::: SUPPLIED MATERIAL :::

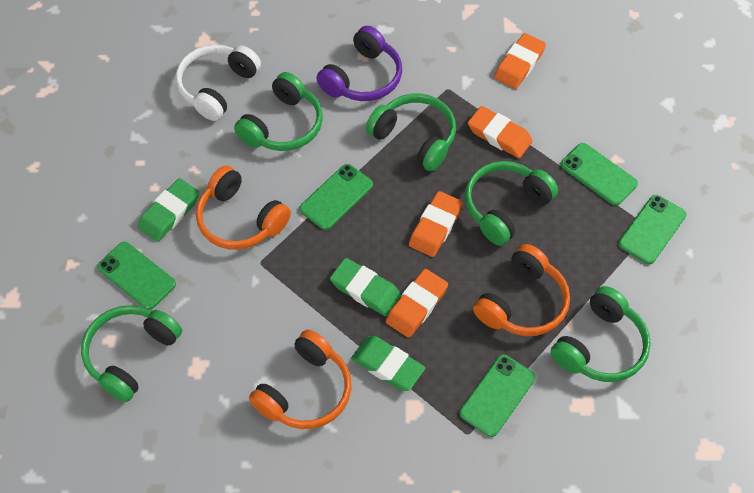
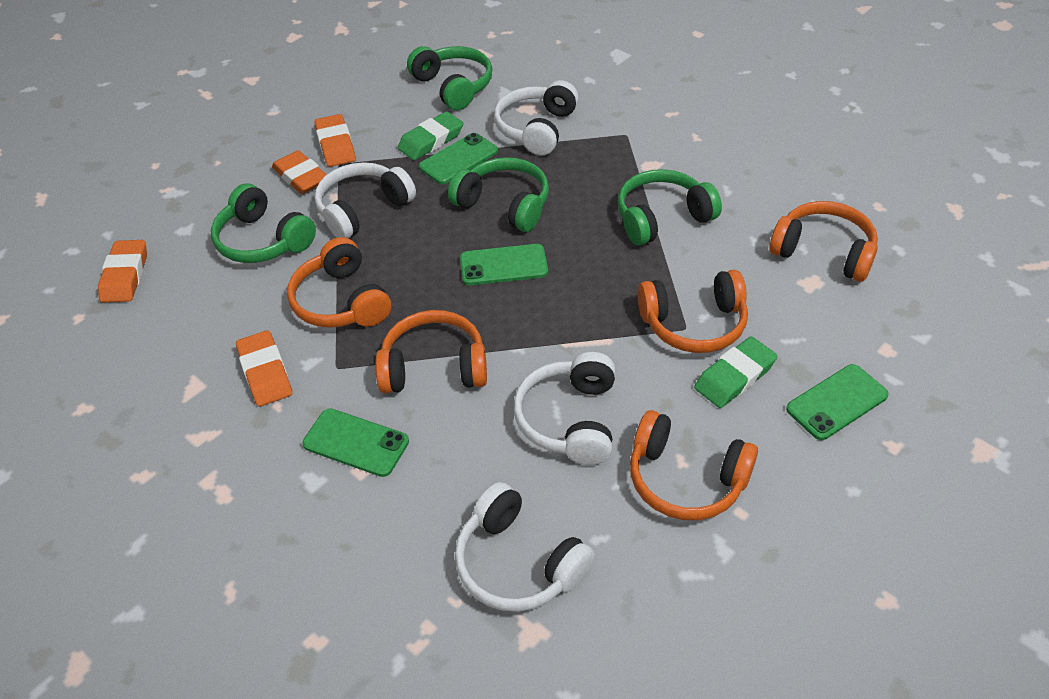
green eraser: 3 -> 2
green headphones: 5 -> 4
green phone: 5 -> 4
orange headphones: 3 -> 5
purple headphones: 1 -> 0
white headphones: 1 -> 4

:::

◆ WHAT IS REQUIRED ◆
Could you give the material again exactly as it stands, omitting any image?

◆ WRITTEN RESPONSE ◆
green eraser: 3 -> 2
green headphones: 5 -> 4
green phone: 5 -> 4
orange headphones: 3 -> 5
purple headphones: 1 -> 0
white headphones: 1 -> 4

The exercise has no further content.